GIVEN INFORMATION:
########
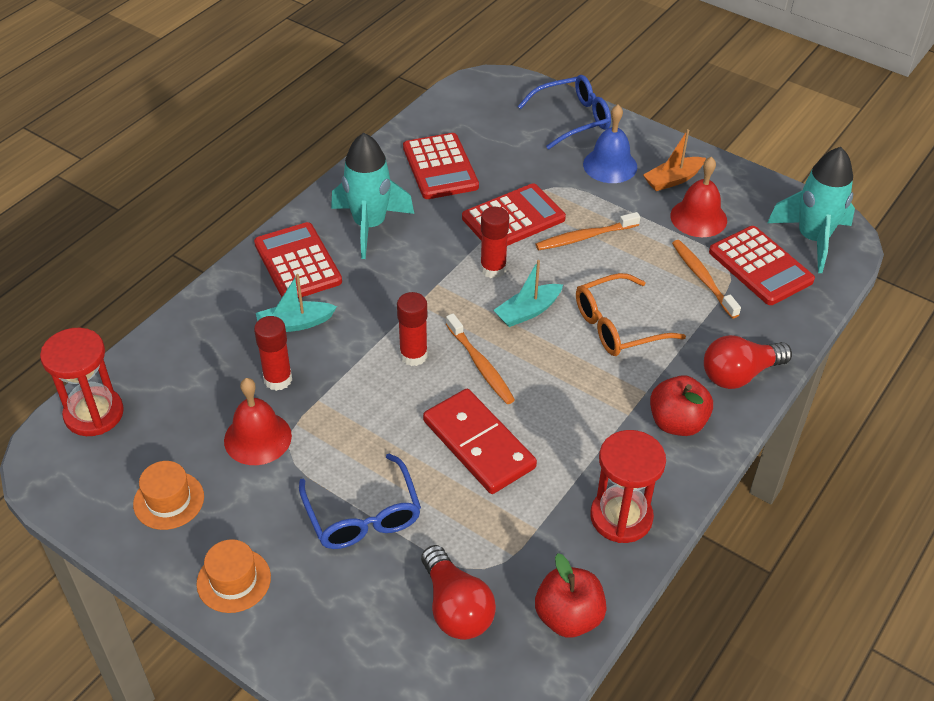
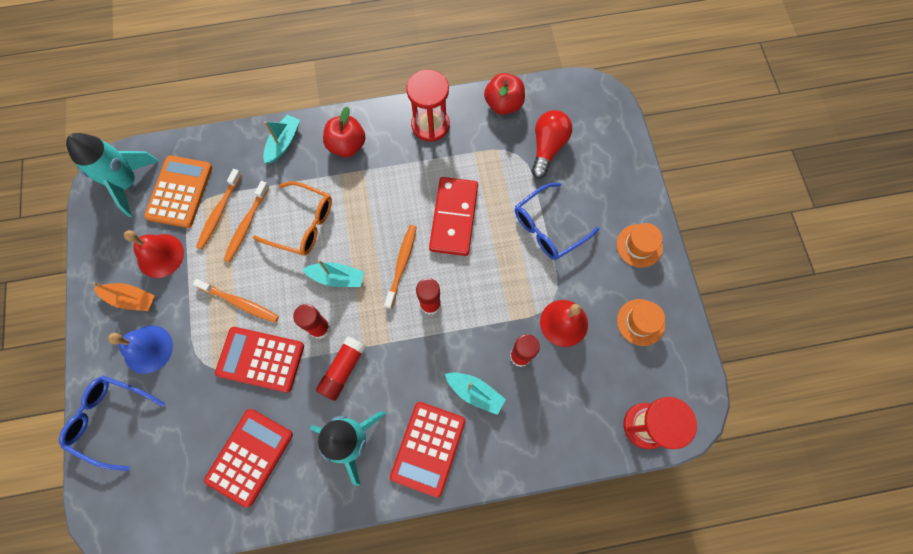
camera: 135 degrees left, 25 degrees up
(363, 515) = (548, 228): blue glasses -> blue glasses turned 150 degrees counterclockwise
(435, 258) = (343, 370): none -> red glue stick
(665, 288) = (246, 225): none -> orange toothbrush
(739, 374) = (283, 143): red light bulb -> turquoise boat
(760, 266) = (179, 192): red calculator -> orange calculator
########
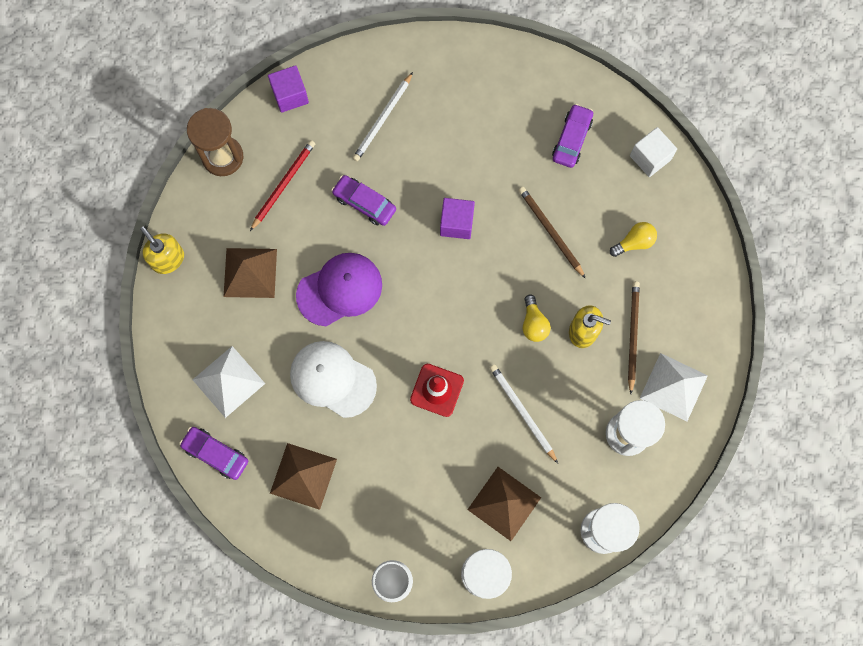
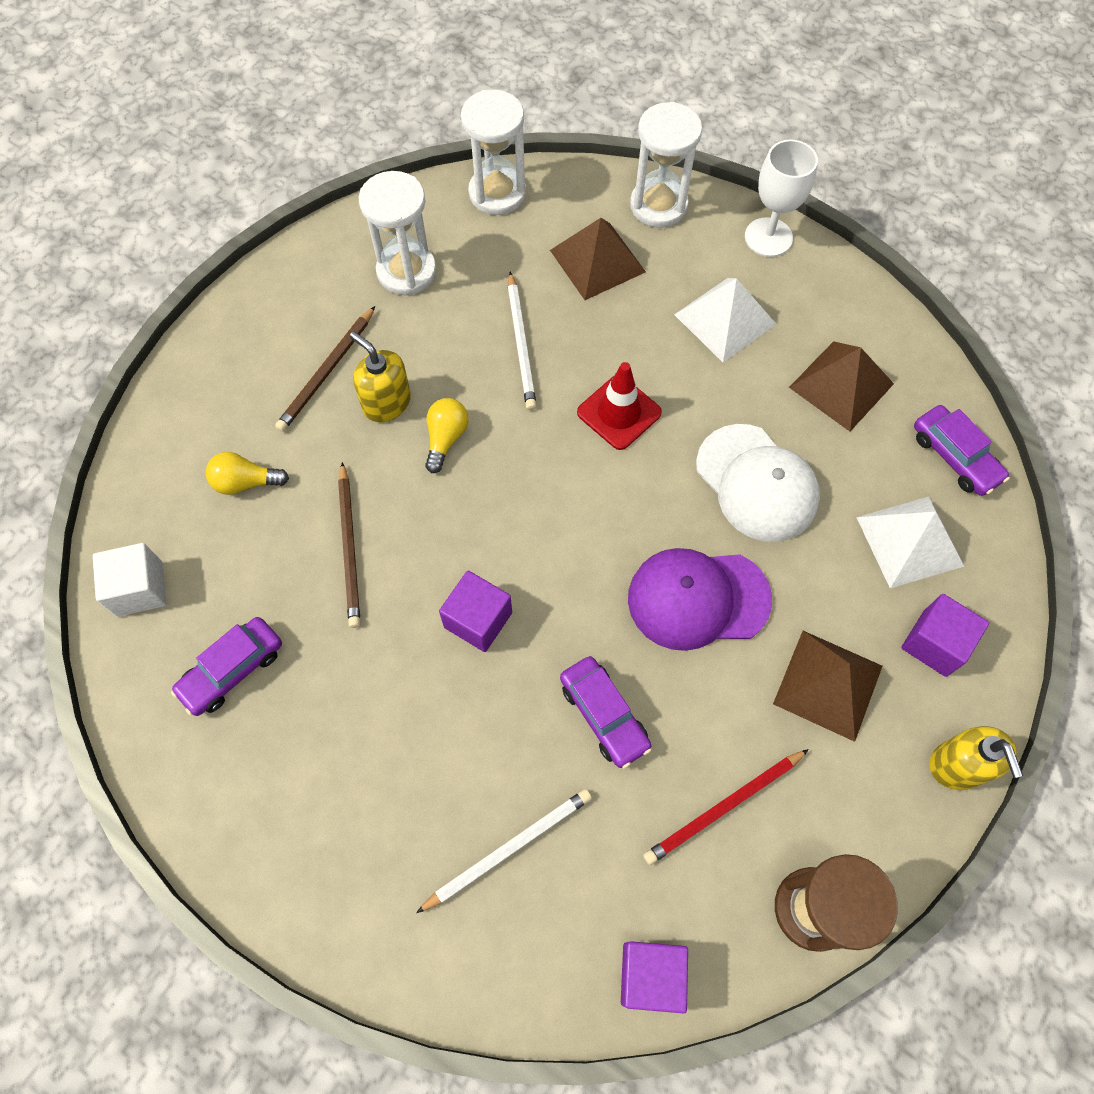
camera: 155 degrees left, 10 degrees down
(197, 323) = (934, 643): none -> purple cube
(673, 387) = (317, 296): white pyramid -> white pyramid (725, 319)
########
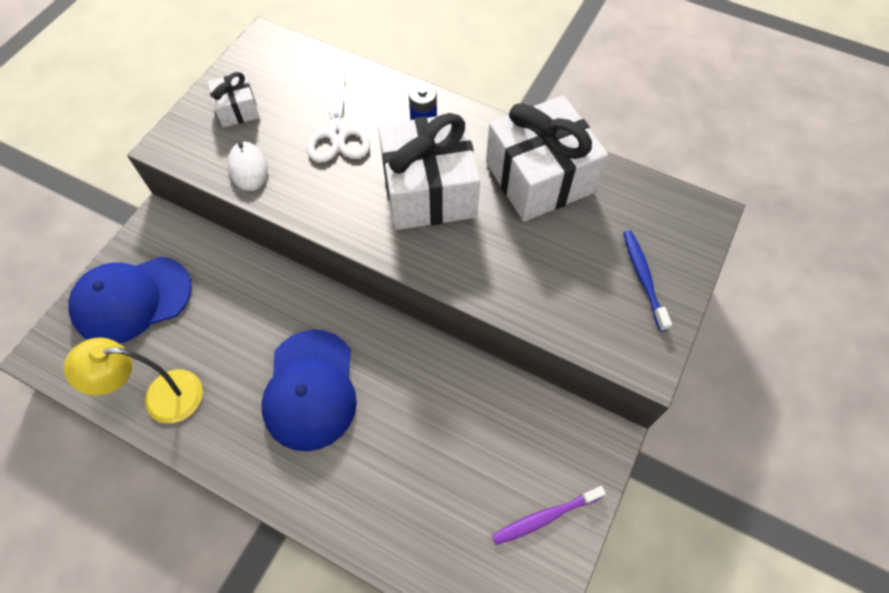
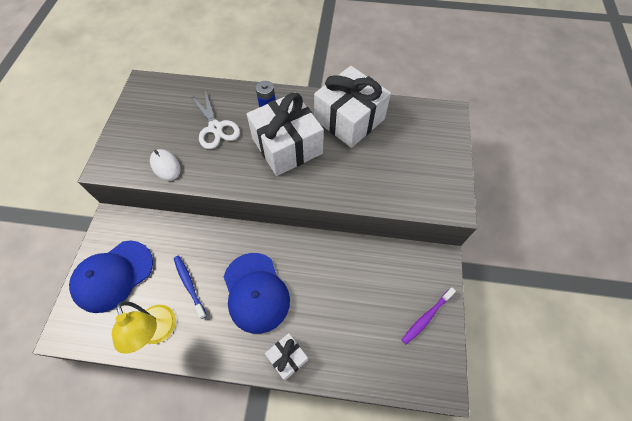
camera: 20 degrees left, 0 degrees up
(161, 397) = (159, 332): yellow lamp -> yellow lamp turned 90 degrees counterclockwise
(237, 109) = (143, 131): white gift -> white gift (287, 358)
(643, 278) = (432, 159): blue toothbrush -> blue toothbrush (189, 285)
########
Copy, from the data above, every line where the word "left" appears.

camera: 135 degrees left, 25 degrees up
camera: 155 degrees left, 10 degrees down
camera: 20 degrees left, 0 degrees up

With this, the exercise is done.